*** Data for the task ***

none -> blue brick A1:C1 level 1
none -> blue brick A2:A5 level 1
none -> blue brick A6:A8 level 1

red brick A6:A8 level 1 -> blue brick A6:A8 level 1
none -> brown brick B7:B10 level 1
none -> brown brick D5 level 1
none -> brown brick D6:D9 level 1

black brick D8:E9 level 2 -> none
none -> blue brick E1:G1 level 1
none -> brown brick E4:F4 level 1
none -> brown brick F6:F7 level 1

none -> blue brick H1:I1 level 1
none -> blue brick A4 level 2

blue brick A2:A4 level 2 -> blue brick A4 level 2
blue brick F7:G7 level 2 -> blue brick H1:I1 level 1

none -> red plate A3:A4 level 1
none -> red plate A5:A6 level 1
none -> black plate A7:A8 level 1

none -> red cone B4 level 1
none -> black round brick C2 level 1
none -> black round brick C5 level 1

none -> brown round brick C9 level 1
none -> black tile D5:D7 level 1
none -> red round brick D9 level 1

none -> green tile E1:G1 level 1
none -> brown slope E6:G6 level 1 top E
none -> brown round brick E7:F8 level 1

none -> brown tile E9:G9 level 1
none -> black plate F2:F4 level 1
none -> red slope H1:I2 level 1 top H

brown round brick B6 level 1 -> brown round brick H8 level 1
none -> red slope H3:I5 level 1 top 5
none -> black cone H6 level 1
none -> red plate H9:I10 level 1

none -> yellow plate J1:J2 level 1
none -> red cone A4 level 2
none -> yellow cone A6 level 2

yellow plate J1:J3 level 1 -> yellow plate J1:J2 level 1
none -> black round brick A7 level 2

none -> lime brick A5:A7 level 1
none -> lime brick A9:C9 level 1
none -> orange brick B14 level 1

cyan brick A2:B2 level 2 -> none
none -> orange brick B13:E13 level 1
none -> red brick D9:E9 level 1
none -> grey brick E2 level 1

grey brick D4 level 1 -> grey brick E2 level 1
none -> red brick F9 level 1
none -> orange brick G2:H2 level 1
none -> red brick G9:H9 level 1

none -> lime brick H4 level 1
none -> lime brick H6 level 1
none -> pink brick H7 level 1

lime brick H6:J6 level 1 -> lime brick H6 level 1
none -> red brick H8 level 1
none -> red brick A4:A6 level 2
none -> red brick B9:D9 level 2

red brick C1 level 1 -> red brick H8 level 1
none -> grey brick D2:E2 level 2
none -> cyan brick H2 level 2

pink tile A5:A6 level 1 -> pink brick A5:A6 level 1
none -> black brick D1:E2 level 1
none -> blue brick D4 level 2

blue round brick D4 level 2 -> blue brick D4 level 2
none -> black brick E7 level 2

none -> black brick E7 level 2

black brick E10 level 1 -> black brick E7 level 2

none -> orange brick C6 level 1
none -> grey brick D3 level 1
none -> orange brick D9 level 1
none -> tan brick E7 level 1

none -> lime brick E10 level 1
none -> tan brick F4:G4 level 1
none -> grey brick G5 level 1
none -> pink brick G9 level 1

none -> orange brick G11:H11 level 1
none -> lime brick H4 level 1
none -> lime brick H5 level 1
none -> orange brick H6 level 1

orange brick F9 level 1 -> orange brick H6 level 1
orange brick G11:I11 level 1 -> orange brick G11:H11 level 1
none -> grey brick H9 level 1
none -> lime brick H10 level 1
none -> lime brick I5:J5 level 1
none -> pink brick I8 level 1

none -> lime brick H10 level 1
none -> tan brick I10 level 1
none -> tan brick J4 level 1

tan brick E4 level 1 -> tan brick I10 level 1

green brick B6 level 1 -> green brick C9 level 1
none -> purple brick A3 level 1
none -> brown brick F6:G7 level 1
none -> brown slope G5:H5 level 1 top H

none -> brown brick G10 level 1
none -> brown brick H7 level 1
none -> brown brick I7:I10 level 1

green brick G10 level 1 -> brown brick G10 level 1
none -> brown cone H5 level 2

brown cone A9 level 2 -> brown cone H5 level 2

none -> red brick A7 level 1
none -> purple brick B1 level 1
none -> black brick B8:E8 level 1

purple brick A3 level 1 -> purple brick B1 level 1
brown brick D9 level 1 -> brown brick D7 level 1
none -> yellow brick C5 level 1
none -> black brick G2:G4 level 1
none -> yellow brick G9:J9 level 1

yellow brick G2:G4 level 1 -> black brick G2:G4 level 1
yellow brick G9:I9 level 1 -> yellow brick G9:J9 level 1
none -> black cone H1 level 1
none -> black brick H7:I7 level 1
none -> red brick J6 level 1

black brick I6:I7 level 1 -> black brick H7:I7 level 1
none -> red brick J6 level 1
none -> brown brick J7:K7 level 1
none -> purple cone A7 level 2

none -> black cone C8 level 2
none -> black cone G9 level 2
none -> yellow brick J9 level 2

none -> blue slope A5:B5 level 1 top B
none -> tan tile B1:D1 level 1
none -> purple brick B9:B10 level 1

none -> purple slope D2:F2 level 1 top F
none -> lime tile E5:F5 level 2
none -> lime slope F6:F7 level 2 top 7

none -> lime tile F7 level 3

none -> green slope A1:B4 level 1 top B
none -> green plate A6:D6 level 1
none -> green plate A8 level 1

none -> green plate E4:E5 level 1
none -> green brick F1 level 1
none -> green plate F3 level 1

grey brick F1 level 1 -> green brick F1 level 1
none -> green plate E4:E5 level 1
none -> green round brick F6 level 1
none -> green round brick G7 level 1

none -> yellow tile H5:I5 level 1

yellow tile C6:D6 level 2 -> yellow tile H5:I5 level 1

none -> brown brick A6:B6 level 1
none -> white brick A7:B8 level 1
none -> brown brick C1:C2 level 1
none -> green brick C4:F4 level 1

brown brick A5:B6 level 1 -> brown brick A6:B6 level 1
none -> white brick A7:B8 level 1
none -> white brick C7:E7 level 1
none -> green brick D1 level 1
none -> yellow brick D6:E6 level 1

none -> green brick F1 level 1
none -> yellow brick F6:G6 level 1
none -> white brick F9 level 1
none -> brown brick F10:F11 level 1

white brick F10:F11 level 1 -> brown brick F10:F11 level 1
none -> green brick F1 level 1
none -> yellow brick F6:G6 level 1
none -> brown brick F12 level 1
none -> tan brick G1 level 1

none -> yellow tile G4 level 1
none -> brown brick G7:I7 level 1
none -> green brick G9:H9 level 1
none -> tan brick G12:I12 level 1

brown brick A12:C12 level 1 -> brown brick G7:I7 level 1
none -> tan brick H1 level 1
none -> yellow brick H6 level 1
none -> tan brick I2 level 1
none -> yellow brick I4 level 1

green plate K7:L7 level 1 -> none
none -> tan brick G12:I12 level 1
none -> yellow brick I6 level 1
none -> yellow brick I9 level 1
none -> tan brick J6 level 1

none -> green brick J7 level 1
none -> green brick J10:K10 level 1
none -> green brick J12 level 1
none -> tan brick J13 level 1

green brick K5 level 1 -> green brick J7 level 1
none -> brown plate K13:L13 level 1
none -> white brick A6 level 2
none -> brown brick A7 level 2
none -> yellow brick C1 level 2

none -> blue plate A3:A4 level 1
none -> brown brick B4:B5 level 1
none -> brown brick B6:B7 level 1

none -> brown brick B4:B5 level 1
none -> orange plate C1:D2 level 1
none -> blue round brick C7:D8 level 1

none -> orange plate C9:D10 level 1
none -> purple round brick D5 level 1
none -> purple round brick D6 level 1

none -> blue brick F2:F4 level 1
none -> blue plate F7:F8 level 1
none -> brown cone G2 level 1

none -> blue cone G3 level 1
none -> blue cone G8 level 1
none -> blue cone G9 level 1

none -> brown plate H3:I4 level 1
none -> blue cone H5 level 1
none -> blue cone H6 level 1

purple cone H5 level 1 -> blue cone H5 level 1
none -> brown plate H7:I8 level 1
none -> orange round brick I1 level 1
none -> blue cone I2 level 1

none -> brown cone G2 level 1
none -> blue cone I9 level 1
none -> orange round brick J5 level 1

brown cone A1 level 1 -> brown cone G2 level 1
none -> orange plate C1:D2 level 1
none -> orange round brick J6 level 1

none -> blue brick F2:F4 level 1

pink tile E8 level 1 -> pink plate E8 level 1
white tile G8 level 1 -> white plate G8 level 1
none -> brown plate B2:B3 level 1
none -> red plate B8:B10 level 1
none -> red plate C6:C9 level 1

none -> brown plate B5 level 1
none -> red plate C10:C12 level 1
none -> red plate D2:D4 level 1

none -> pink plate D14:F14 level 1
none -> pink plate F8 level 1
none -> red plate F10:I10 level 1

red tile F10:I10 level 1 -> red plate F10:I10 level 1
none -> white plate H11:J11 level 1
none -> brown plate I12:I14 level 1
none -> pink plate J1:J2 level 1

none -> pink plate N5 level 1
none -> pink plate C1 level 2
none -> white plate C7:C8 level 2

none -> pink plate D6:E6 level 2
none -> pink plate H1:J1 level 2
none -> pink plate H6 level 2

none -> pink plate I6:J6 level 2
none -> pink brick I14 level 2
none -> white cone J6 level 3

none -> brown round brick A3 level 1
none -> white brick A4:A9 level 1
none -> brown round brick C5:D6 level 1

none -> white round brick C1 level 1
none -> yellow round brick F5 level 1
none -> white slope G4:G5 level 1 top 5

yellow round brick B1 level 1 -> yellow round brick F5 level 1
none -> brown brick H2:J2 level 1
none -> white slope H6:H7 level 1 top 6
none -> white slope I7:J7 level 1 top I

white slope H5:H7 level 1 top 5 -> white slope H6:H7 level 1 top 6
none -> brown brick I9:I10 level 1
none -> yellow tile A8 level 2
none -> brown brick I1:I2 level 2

*** End of Data for the task ***

Exercise prompt:
Please give back exactly the lines of the listing above that run from the one containing "none -> brown slope E6:G6 level 1 top E" through the one containing "orange brick G11:I11", and only those.

Answer space:
none -> brown slope E6:G6 level 1 top E
none -> brown round brick E7:F8 level 1

none -> brown tile E9:G9 level 1
none -> black plate F2:F4 level 1
none -> red slope H1:I2 level 1 top H

brown round brick B6 level 1 -> brown round brick H8 level 1
none -> red slope H3:I5 level 1 top 5
none -> black cone H6 level 1
none -> red plate H9:I10 level 1

none -> yellow plate J1:J2 level 1
none -> red cone A4 level 2
none -> yellow cone A6 level 2

yellow plate J1:J3 level 1 -> yellow plate J1:J2 level 1
none -> black round brick A7 level 2

none -> lime brick A5:A7 level 1
none -> lime brick A9:C9 level 1
none -> orange brick B14 level 1

cyan brick A2:B2 level 2 -> none
none -> orange brick B13:E13 level 1
none -> red brick D9:E9 level 1
none -> grey brick E2 level 1

grey brick D4 level 1 -> grey brick E2 level 1
none -> red brick F9 level 1
none -> orange brick G2:H2 level 1
none -> red brick G9:H9 level 1

none -> lime brick H4 level 1
none -> lime brick H6 level 1
none -> pink brick H7 level 1

lime brick H6:J6 level 1 -> lime brick H6 level 1
none -> red brick H8 level 1
none -> red brick A4:A6 level 2
none -> red brick B9:D9 level 2

red brick C1 level 1 -> red brick H8 level 1
none -> grey brick D2:E2 level 2
none -> cyan brick H2 level 2

pink tile A5:A6 level 1 -> pink brick A5:A6 level 1
none -> black brick D1:E2 level 1
none -> blue brick D4 level 2

blue round brick D4 level 2 -> blue brick D4 level 2
none -> black brick E7 level 2

none -> black brick E7 level 2

black brick E10 level 1 -> black brick E7 level 2

none -> orange brick C6 level 1
none -> grey brick D3 level 1
none -> orange brick D9 level 1
none -> tan brick E7 level 1

none -> lime brick E10 level 1
none -> tan brick F4:G4 level 1
none -> grey brick G5 level 1
none -> pink brick G9 level 1

none -> orange brick G11:H11 level 1
none -> lime brick H4 level 1
none -> lime brick H5 level 1
none -> orange brick H6 level 1

orange brick F9 level 1 -> orange brick H6 level 1
orange brick G11:I11 level 1 -> orange brick G11:H11 level 1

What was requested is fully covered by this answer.